Object transformation records
=-=-=-=-=
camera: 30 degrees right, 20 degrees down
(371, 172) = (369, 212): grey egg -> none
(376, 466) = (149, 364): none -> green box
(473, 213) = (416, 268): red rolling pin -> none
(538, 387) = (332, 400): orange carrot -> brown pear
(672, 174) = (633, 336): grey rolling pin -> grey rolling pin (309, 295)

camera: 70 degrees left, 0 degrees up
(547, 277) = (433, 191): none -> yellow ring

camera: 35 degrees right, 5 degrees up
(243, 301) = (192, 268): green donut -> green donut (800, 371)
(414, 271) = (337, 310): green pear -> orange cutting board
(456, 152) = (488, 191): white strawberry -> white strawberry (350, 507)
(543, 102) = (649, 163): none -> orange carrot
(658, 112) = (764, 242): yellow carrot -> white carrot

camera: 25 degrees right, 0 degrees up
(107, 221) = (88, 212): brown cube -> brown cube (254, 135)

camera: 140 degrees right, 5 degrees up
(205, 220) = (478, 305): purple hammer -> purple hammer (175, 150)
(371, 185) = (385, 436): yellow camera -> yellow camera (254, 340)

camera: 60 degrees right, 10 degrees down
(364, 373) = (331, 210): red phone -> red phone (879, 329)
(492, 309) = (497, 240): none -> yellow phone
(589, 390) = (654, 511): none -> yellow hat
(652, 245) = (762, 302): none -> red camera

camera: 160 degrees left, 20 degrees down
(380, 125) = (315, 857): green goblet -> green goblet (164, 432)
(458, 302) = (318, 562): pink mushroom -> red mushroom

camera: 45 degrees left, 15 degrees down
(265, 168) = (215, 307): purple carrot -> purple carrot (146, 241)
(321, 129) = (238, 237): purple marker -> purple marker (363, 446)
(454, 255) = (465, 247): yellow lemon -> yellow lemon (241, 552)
=-=-=-=-=
Your goal:
Restate the entries. Match them exactly.

Exercise solution:
camera: 30 degrees right, 20 degrees down
(371, 172) = (369, 212): grey egg -> none
(376, 466) = (149, 364): none -> green box
(473, 213) = (416, 268): red rolling pin -> none
(538, 387) = (332, 400): orange carrot -> brown pear
(672, 174) = (633, 336): grey rolling pin -> grey rolling pin (309, 295)

camera: 70 degrees left, 0 degrees up
(547, 277) = (433, 191): none -> yellow ring

camera: 35 degrees right, 5 degrees up
(243, 301) = (192, 268): green donut -> green donut (800, 371)
(414, 271) = (337, 310): green pear -> orange cutting board
(456, 152) = (488, 191): white strawberry -> white strawberry (350, 507)
(543, 102) = (649, 163): none -> orange carrot
(658, 112) = (764, 242): yellow carrot -> white carrot

camera: 25 degrees right, 0 degrees up
(107, 221) = (88, 212): brown cube -> brown cube (254, 135)

camera: 140 degrees right, 5 degrees up
(205, 220) = (478, 305): purple hammer -> purple hammer (175, 150)
(371, 185) = (385, 436): yellow camera -> yellow camera (254, 340)

camera: 60 degrees right, 10 degrees down
(364, 373) = (331, 210): red phone -> red phone (879, 329)
(492, 309) = (497, 240): none -> yellow phone
(589, 390) = (654, 511): none -> yellow hat
(652, 245) = (762, 302): none -> red camera

camera: 160 degrees left, 20 degrees down
(380, 125) = (315, 857): green goblet -> green goblet (164, 432)
(458, 302) = (318, 562): pink mushroom -> red mushroom

camera: 45 degrees left, 15 degrees down
(265, 168) = (215, 307): purple carrot -> purple carrot (146, 241)
(321, 129) = (238, 237): purple marker -> purple marker (363, 446)
(454, 255) = (465, 247): yellow lemon -> yellow lemon (241, 552)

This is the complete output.